About this exercise ▸
Give back all of the data exactly as written.

Task inputs ▸
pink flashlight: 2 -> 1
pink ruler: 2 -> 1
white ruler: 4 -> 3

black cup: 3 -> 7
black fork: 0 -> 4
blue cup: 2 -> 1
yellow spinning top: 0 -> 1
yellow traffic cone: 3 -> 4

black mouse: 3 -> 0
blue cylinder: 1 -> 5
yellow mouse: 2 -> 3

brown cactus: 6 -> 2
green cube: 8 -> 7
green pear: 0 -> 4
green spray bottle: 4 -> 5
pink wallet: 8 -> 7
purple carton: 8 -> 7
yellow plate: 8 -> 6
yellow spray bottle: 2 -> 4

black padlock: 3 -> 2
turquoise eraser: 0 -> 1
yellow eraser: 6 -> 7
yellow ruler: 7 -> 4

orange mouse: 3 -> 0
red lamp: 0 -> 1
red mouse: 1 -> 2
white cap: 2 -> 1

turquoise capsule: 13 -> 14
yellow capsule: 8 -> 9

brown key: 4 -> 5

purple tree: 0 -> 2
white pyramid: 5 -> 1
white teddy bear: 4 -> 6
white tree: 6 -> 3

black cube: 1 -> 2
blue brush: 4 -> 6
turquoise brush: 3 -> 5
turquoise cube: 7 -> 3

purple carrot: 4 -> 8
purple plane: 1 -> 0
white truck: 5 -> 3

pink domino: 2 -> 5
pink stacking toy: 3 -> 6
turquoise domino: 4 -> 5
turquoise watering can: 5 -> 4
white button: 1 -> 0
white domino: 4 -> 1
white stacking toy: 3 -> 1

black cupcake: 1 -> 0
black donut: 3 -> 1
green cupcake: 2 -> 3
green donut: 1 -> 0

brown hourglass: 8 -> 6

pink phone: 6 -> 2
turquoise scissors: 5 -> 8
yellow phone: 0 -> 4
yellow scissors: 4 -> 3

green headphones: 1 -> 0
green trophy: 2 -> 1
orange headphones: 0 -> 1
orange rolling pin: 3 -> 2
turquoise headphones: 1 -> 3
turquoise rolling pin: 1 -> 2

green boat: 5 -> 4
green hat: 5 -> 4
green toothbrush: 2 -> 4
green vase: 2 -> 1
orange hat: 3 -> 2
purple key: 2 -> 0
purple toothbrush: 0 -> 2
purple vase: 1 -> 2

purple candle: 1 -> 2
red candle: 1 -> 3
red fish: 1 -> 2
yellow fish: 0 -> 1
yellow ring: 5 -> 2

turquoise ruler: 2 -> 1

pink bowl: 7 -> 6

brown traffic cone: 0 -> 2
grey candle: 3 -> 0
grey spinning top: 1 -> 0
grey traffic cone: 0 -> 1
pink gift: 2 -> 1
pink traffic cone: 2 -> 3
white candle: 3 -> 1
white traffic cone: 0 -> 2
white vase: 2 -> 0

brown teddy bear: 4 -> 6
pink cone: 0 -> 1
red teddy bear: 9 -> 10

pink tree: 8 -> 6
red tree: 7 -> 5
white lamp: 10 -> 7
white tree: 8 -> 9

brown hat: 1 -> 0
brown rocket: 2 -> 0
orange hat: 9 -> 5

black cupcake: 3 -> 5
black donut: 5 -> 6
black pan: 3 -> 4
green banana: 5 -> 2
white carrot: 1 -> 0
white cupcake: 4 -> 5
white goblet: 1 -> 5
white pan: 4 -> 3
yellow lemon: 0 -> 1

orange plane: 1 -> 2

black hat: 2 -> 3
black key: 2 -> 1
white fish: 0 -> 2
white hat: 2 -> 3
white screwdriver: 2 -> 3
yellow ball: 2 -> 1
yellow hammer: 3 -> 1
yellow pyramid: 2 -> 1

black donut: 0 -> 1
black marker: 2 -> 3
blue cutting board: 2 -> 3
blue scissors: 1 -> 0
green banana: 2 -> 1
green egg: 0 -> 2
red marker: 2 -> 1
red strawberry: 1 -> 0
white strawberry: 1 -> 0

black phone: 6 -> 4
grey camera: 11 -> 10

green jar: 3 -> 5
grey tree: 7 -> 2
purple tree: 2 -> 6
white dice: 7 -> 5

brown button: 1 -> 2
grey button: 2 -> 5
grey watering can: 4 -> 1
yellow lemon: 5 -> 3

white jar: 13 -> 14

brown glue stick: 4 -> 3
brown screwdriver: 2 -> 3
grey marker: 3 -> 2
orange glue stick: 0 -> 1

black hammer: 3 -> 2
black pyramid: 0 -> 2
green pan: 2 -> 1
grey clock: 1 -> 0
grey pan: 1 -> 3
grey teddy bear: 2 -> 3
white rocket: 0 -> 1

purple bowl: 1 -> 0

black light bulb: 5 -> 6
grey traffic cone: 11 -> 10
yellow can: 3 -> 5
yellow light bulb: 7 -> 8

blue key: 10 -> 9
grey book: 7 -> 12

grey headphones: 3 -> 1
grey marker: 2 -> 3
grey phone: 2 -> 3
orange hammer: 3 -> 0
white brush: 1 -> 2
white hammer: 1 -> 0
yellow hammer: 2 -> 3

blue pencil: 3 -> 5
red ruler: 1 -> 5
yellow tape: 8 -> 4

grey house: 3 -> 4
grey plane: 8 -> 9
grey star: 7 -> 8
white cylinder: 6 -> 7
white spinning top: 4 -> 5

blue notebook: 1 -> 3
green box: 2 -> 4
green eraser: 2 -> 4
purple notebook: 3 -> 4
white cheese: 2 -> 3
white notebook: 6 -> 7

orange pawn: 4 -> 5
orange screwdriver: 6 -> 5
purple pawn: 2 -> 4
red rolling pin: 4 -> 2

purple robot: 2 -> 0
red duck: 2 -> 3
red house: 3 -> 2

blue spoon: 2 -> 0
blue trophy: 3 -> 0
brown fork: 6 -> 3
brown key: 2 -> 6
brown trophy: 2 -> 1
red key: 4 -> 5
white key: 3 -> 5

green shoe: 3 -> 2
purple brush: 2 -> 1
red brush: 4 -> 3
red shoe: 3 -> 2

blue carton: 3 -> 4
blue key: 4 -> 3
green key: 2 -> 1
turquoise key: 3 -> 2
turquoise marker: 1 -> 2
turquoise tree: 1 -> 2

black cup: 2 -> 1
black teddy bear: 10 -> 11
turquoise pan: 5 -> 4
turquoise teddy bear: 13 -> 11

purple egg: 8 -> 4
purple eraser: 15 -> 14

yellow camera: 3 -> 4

Exercise response ▸
pink flashlight: 2 -> 1
pink ruler: 2 -> 1
white ruler: 4 -> 3

black cup: 3 -> 7
black fork: 0 -> 4
blue cup: 2 -> 1
yellow spinning top: 0 -> 1
yellow traffic cone: 3 -> 4

black mouse: 3 -> 0
blue cylinder: 1 -> 5
yellow mouse: 2 -> 3

brown cactus: 6 -> 2
green cube: 8 -> 7
green pear: 0 -> 4
green spray bottle: 4 -> 5
pink wallet: 8 -> 7
purple carton: 8 -> 7
yellow plate: 8 -> 6
yellow spray bottle: 2 -> 4

black padlock: 3 -> 2
turquoise eraser: 0 -> 1
yellow eraser: 6 -> 7
yellow ruler: 7 -> 4

orange mouse: 3 -> 0
red lamp: 0 -> 1
red mouse: 1 -> 2
white cap: 2 -> 1

turquoise capsule: 13 -> 14
yellow capsule: 8 -> 9

brown key: 4 -> 5

purple tree: 0 -> 2
white pyramid: 5 -> 1
white teddy bear: 4 -> 6
white tree: 6 -> 3

black cube: 1 -> 2
blue brush: 4 -> 6
turquoise brush: 3 -> 5
turquoise cube: 7 -> 3

purple carrot: 4 -> 8
purple plane: 1 -> 0
white truck: 5 -> 3

pink domino: 2 -> 5
pink stacking toy: 3 -> 6
turquoise domino: 4 -> 5
turquoise watering can: 5 -> 4
white button: 1 -> 0
white domino: 4 -> 1
white stacking toy: 3 -> 1

black cupcake: 1 -> 0
black donut: 3 -> 1
green cupcake: 2 -> 3
green donut: 1 -> 0

brown hourglass: 8 -> 6

pink phone: 6 -> 2
turquoise scissors: 5 -> 8
yellow phone: 0 -> 4
yellow scissors: 4 -> 3

green headphones: 1 -> 0
green trophy: 2 -> 1
orange headphones: 0 -> 1
orange rolling pin: 3 -> 2
turquoise headphones: 1 -> 3
turquoise rolling pin: 1 -> 2

green boat: 5 -> 4
green hat: 5 -> 4
green toothbrush: 2 -> 4
green vase: 2 -> 1
orange hat: 3 -> 2
purple key: 2 -> 0
purple toothbrush: 0 -> 2
purple vase: 1 -> 2

purple candle: 1 -> 2
red candle: 1 -> 3
red fish: 1 -> 2
yellow fish: 0 -> 1
yellow ring: 5 -> 2

turquoise ruler: 2 -> 1

pink bowl: 7 -> 6

brown traffic cone: 0 -> 2
grey candle: 3 -> 0
grey spinning top: 1 -> 0
grey traffic cone: 0 -> 1
pink gift: 2 -> 1
pink traffic cone: 2 -> 3
white candle: 3 -> 1
white traffic cone: 0 -> 2
white vase: 2 -> 0

brown teddy bear: 4 -> 6
pink cone: 0 -> 1
red teddy bear: 9 -> 10

pink tree: 8 -> 6
red tree: 7 -> 5
white lamp: 10 -> 7
white tree: 8 -> 9

brown hat: 1 -> 0
brown rocket: 2 -> 0
orange hat: 9 -> 5

black cupcake: 3 -> 5
black donut: 5 -> 6
black pan: 3 -> 4
green banana: 5 -> 2
white carrot: 1 -> 0
white cupcake: 4 -> 5
white goblet: 1 -> 5
white pan: 4 -> 3
yellow lemon: 0 -> 1

orange plane: 1 -> 2

black hat: 2 -> 3
black key: 2 -> 1
white fish: 0 -> 2
white hat: 2 -> 3
white screwdriver: 2 -> 3
yellow ball: 2 -> 1
yellow hammer: 3 -> 1
yellow pyramid: 2 -> 1

black donut: 0 -> 1
black marker: 2 -> 3
blue cutting board: 2 -> 3
blue scissors: 1 -> 0
green banana: 2 -> 1
green egg: 0 -> 2
red marker: 2 -> 1
red strawberry: 1 -> 0
white strawberry: 1 -> 0

black phone: 6 -> 4
grey camera: 11 -> 10

green jar: 3 -> 5
grey tree: 7 -> 2
purple tree: 2 -> 6
white dice: 7 -> 5

brown button: 1 -> 2
grey button: 2 -> 5
grey watering can: 4 -> 1
yellow lemon: 5 -> 3

white jar: 13 -> 14

brown glue stick: 4 -> 3
brown screwdriver: 2 -> 3
grey marker: 3 -> 2
orange glue stick: 0 -> 1

black hammer: 3 -> 2
black pyramid: 0 -> 2
green pan: 2 -> 1
grey clock: 1 -> 0
grey pan: 1 -> 3
grey teddy bear: 2 -> 3
white rocket: 0 -> 1

purple bowl: 1 -> 0

black light bulb: 5 -> 6
grey traffic cone: 11 -> 10
yellow can: 3 -> 5
yellow light bulb: 7 -> 8

blue key: 10 -> 9
grey book: 7 -> 12

grey headphones: 3 -> 1
grey marker: 2 -> 3
grey phone: 2 -> 3
orange hammer: 3 -> 0
white brush: 1 -> 2
white hammer: 1 -> 0
yellow hammer: 2 -> 3

blue pencil: 3 -> 5
red ruler: 1 -> 5
yellow tape: 8 -> 4

grey house: 3 -> 4
grey plane: 8 -> 9
grey star: 7 -> 8
white cylinder: 6 -> 7
white spinning top: 4 -> 5

blue notebook: 1 -> 3
green box: 2 -> 4
green eraser: 2 -> 4
purple notebook: 3 -> 4
white cheese: 2 -> 3
white notebook: 6 -> 7

orange pawn: 4 -> 5
orange screwdriver: 6 -> 5
purple pawn: 2 -> 4
red rolling pin: 4 -> 2

purple robot: 2 -> 0
red duck: 2 -> 3
red house: 3 -> 2

blue spoon: 2 -> 0
blue trophy: 3 -> 0
brown fork: 6 -> 3
brown key: 2 -> 6
brown trophy: 2 -> 1
red key: 4 -> 5
white key: 3 -> 5

green shoe: 3 -> 2
purple brush: 2 -> 1
red brush: 4 -> 3
red shoe: 3 -> 2

blue carton: 3 -> 4
blue key: 4 -> 3
green key: 2 -> 1
turquoise key: 3 -> 2
turquoise marker: 1 -> 2
turquoise tree: 1 -> 2

black cup: 2 -> 1
black teddy bear: 10 -> 11
turquoise pan: 5 -> 4
turquoise teddy bear: 13 -> 11

purple egg: 8 -> 4
purple eraser: 15 -> 14

yellow camera: 3 -> 4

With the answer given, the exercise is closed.